What needs to be done
Lower down are entries containing pictures. Copy exactly, without those pictures, the lines from the line with "red hexagon: (259, 70)" through the line with "pink line: (205, 220) -> (134, 183), moved".

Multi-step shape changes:

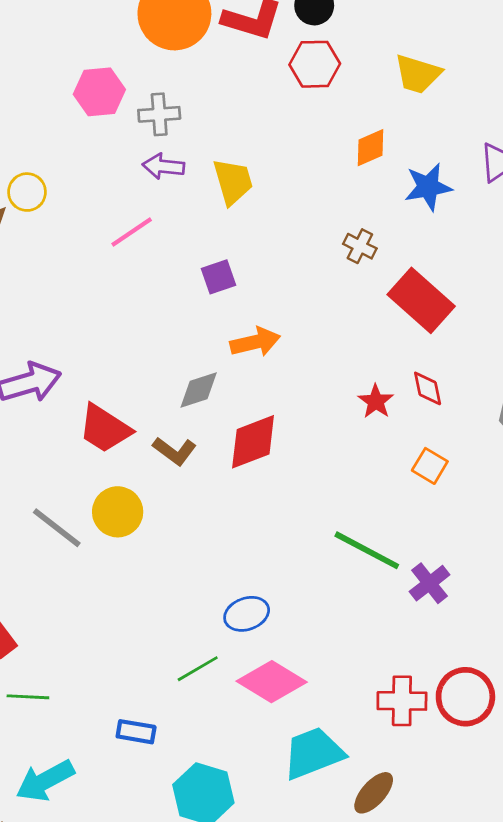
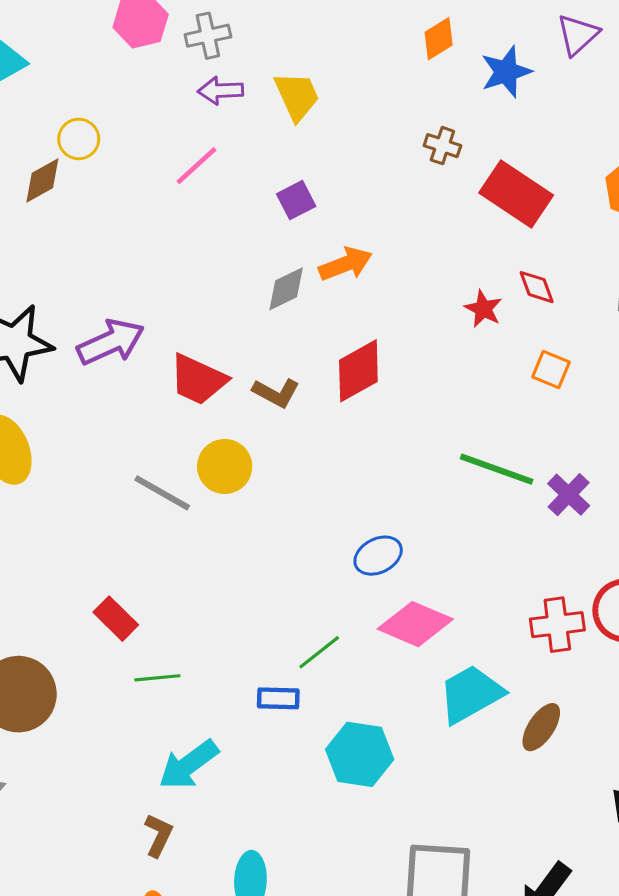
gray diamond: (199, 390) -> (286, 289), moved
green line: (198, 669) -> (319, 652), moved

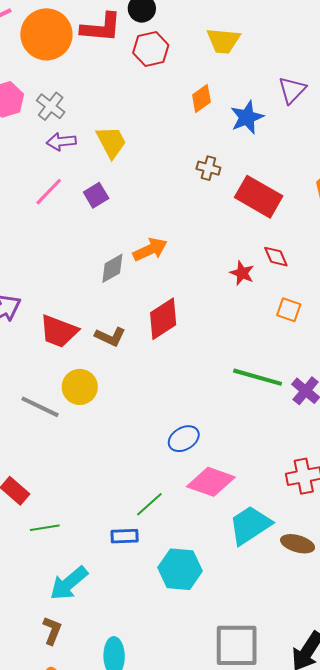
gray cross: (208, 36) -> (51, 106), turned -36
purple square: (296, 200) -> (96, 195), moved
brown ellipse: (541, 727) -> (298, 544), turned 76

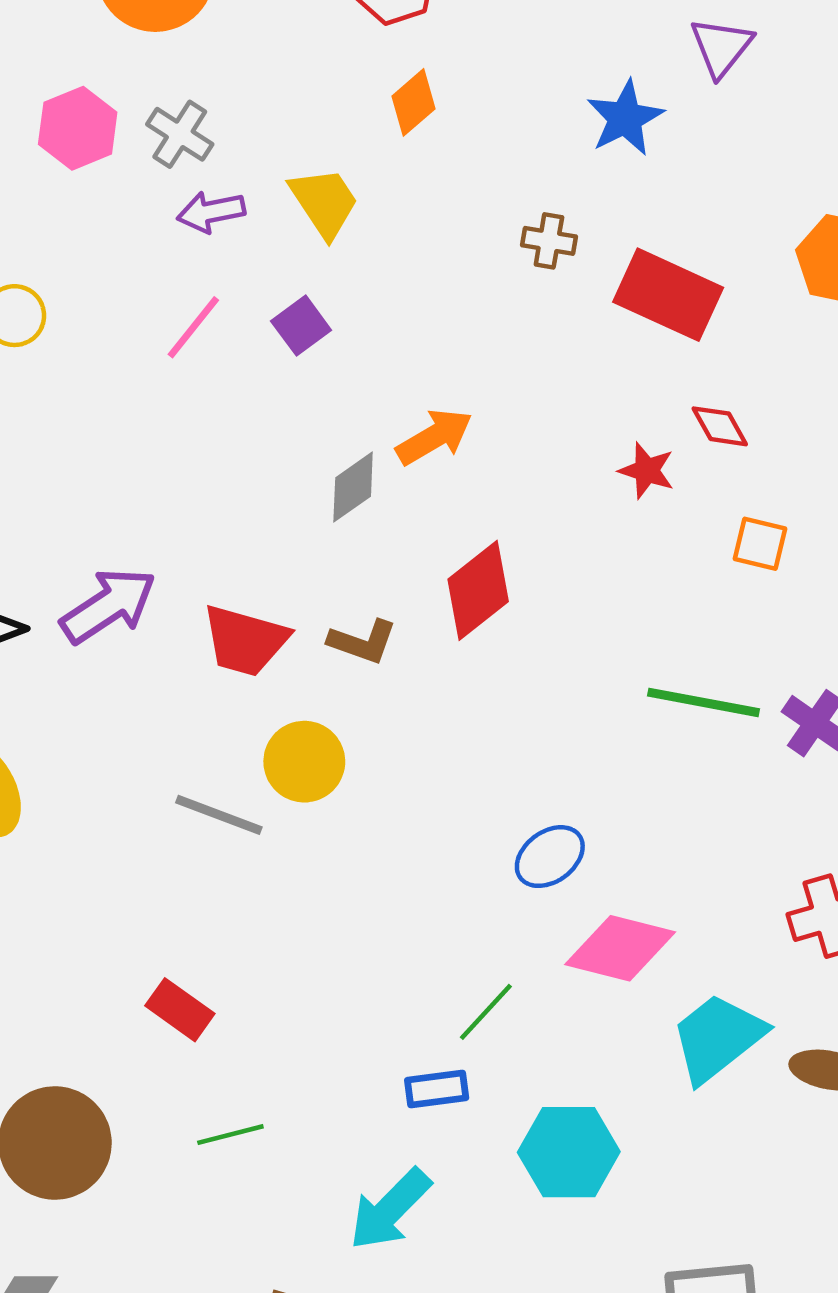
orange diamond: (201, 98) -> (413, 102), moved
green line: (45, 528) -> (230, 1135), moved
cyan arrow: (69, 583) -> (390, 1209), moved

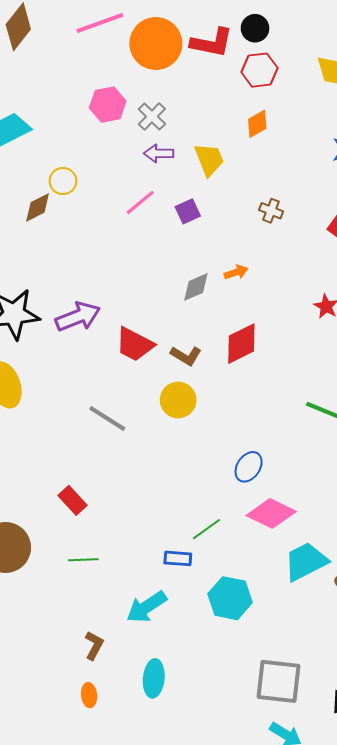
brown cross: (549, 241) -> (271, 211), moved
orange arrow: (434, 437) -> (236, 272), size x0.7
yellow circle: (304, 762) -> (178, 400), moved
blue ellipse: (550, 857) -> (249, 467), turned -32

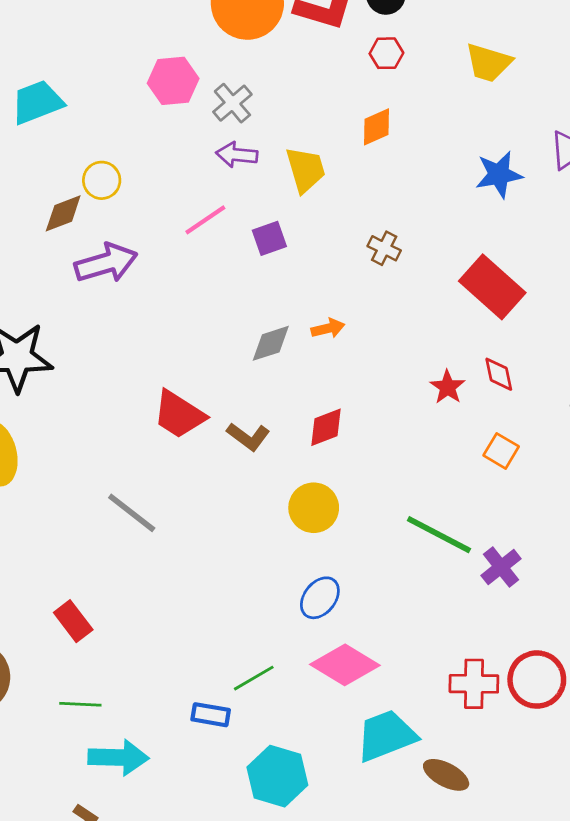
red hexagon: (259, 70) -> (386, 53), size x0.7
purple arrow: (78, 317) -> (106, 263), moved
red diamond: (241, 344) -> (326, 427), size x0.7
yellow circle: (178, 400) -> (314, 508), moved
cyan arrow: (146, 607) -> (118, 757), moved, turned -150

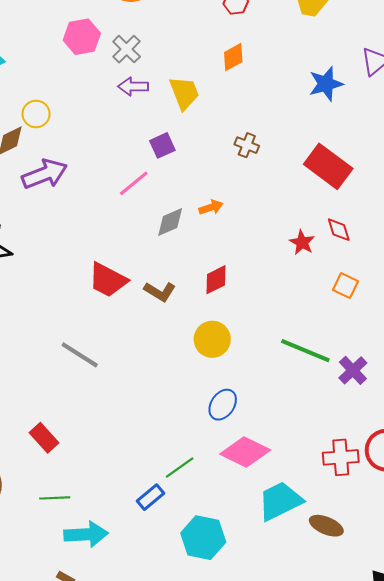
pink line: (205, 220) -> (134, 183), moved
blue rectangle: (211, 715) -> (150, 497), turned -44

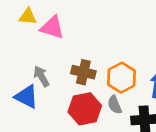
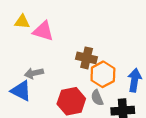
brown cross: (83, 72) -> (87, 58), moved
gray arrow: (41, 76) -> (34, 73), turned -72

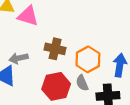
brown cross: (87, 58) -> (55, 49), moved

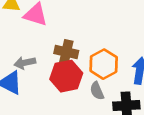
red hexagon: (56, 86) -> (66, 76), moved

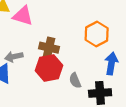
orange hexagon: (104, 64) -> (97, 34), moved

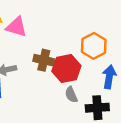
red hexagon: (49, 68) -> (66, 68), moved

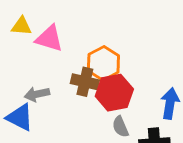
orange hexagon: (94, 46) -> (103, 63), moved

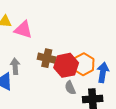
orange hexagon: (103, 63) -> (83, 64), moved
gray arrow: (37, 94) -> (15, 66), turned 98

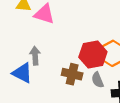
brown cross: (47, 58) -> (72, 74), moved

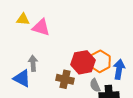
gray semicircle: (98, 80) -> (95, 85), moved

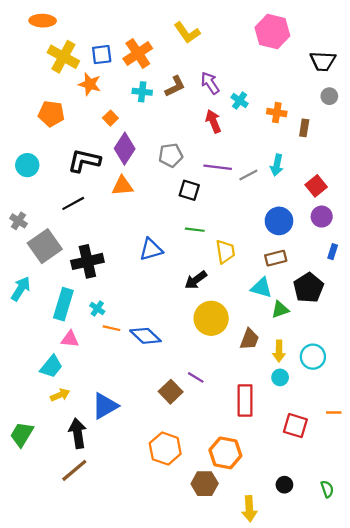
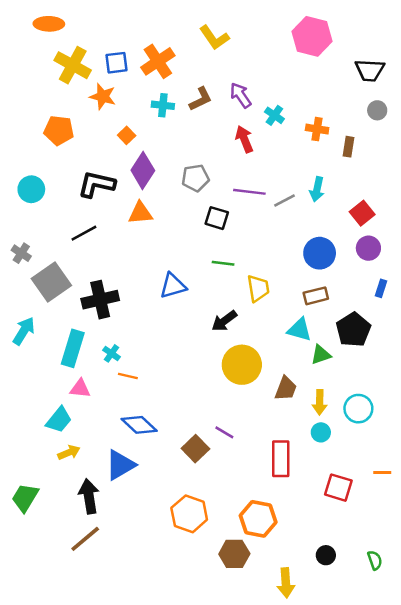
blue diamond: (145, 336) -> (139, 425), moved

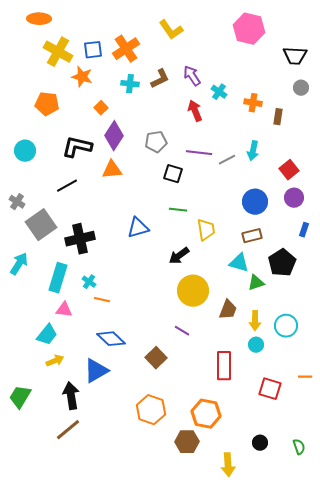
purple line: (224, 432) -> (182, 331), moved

Output
red hexagon: (259, 70) -> (386, 53), size x0.7
purple arrow: (78, 317) -> (106, 263), moved
red diamond: (241, 344) -> (326, 427), size x0.7
yellow circle: (178, 400) -> (314, 508), moved
cyan arrow: (146, 607) -> (118, 757), moved, turned -150

pink line: (205, 220) -> (134, 183), moved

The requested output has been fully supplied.